◆ **Record set**:
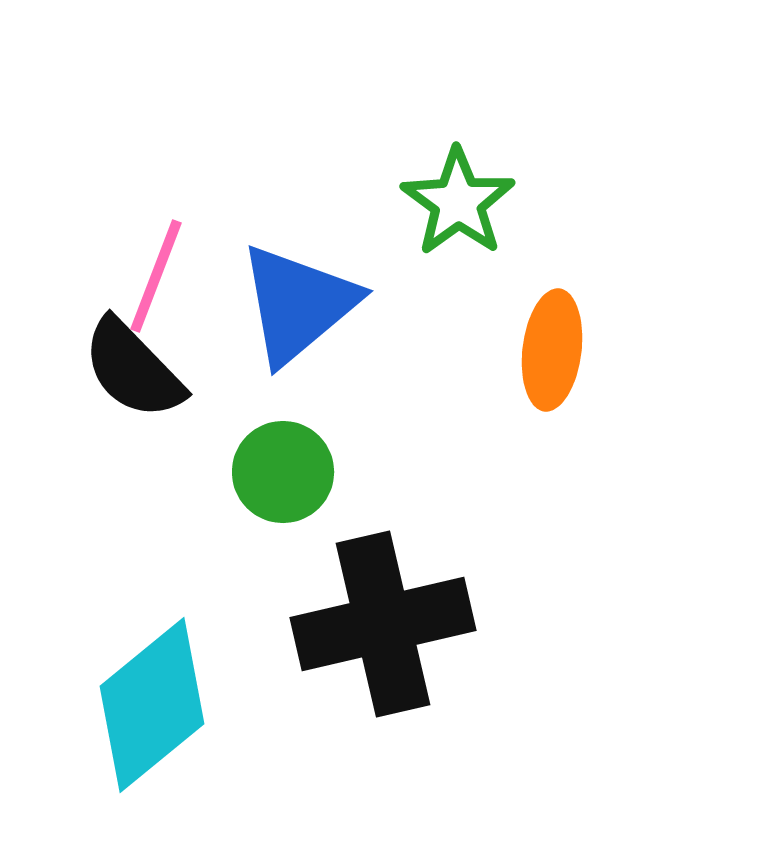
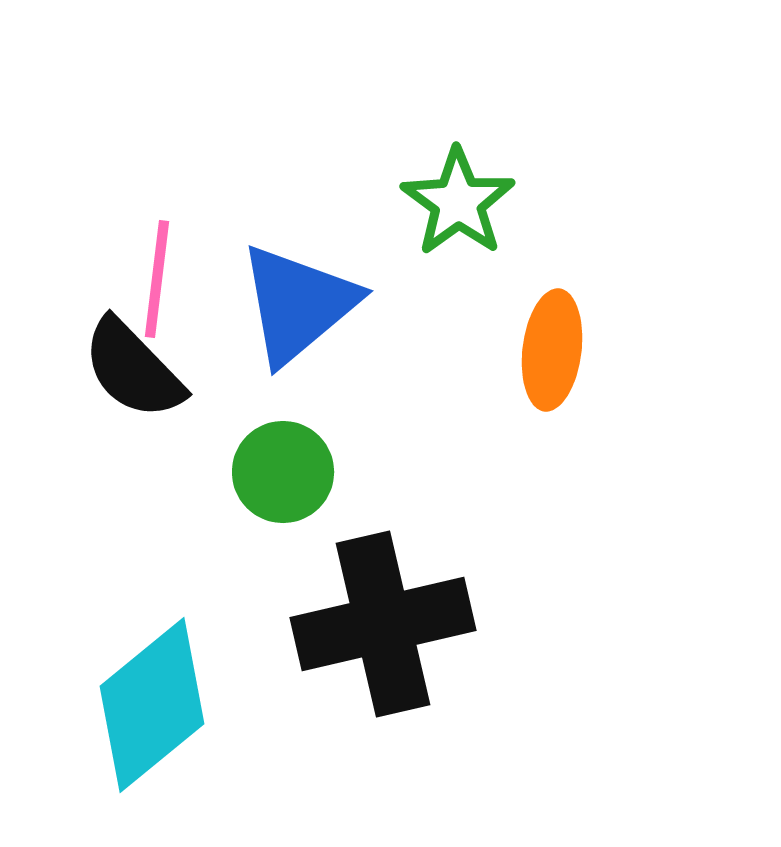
pink line: moved 1 px right, 3 px down; rotated 14 degrees counterclockwise
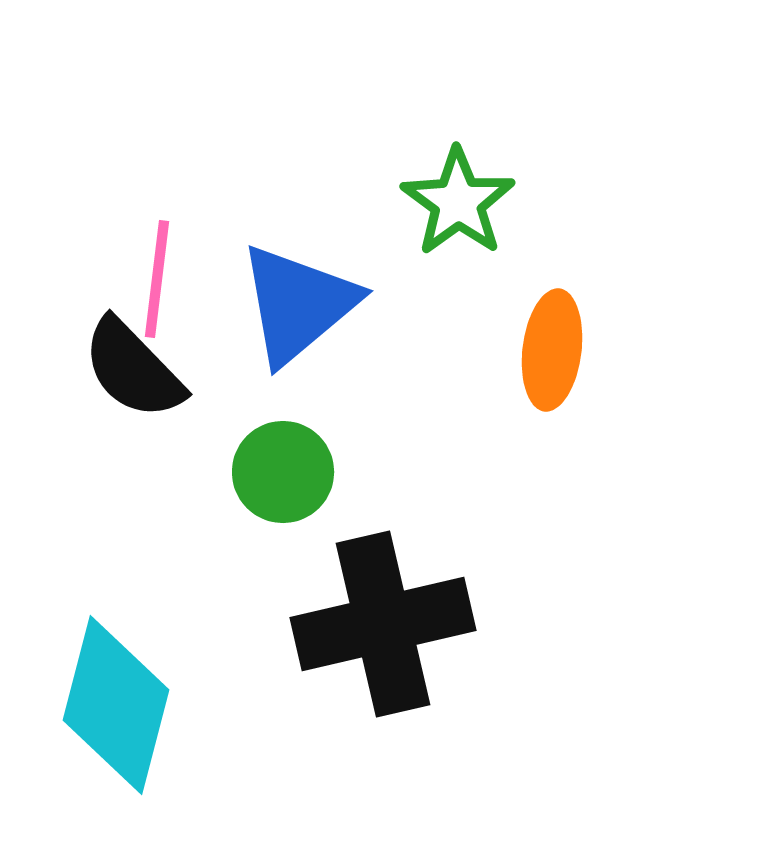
cyan diamond: moved 36 px left; rotated 36 degrees counterclockwise
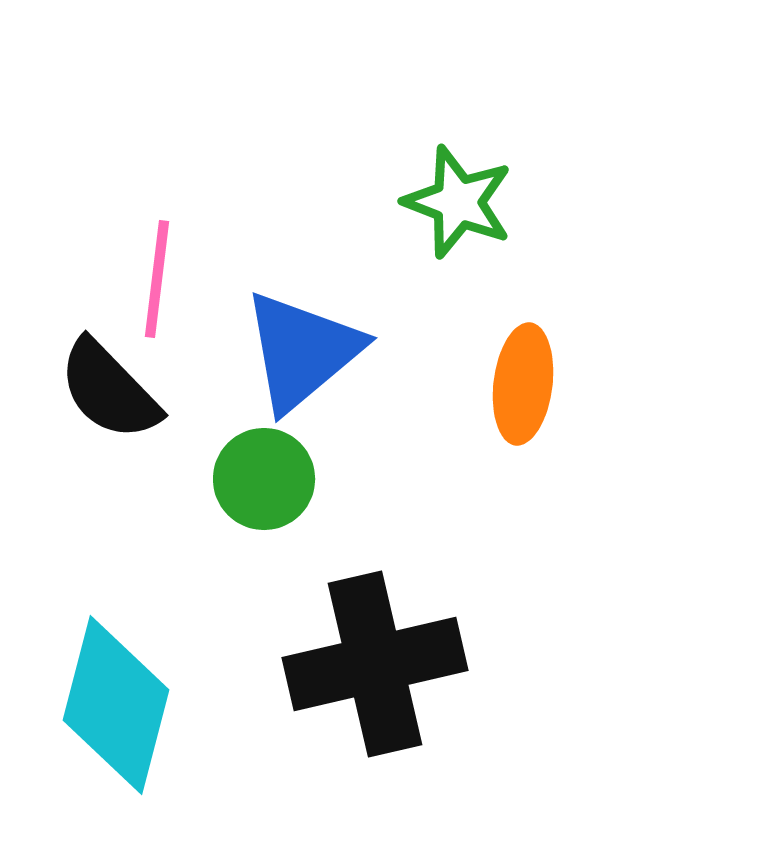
green star: rotated 15 degrees counterclockwise
blue triangle: moved 4 px right, 47 px down
orange ellipse: moved 29 px left, 34 px down
black semicircle: moved 24 px left, 21 px down
green circle: moved 19 px left, 7 px down
black cross: moved 8 px left, 40 px down
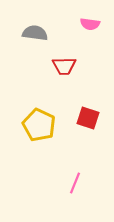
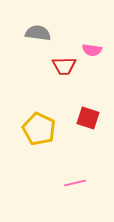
pink semicircle: moved 2 px right, 26 px down
gray semicircle: moved 3 px right
yellow pentagon: moved 4 px down
pink line: rotated 55 degrees clockwise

◆ **Exercise aim**: Arrange the lines of the items above as a Markdown table with the columns Row and Line, numbering each row and omitting blank lines. Leave the pictures out of the table.

◆ **Full response**:
| Row | Line |
|---|---|
| 1 | pink line: moved 1 px right, 3 px down; rotated 14 degrees counterclockwise |
| 2 | cyan diamond: moved 36 px left; rotated 36 degrees counterclockwise |
| 3 | green star: rotated 15 degrees counterclockwise |
| 4 | blue triangle: moved 4 px right, 47 px down |
| 5 | orange ellipse: moved 29 px left, 34 px down |
| 6 | black semicircle: moved 24 px left, 21 px down |
| 7 | green circle: moved 19 px left, 7 px down |
| 8 | black cross: moved 8 px left, 40 px down |
| 9 | pink semicircle: moved 2 px right, 26 px down |
| 10 | gray semicircle: moved 3 px right |
| 11 | yellow pentagon: moved 4 px down |
| 12 | pink line: rotated 55 degrees clockwise |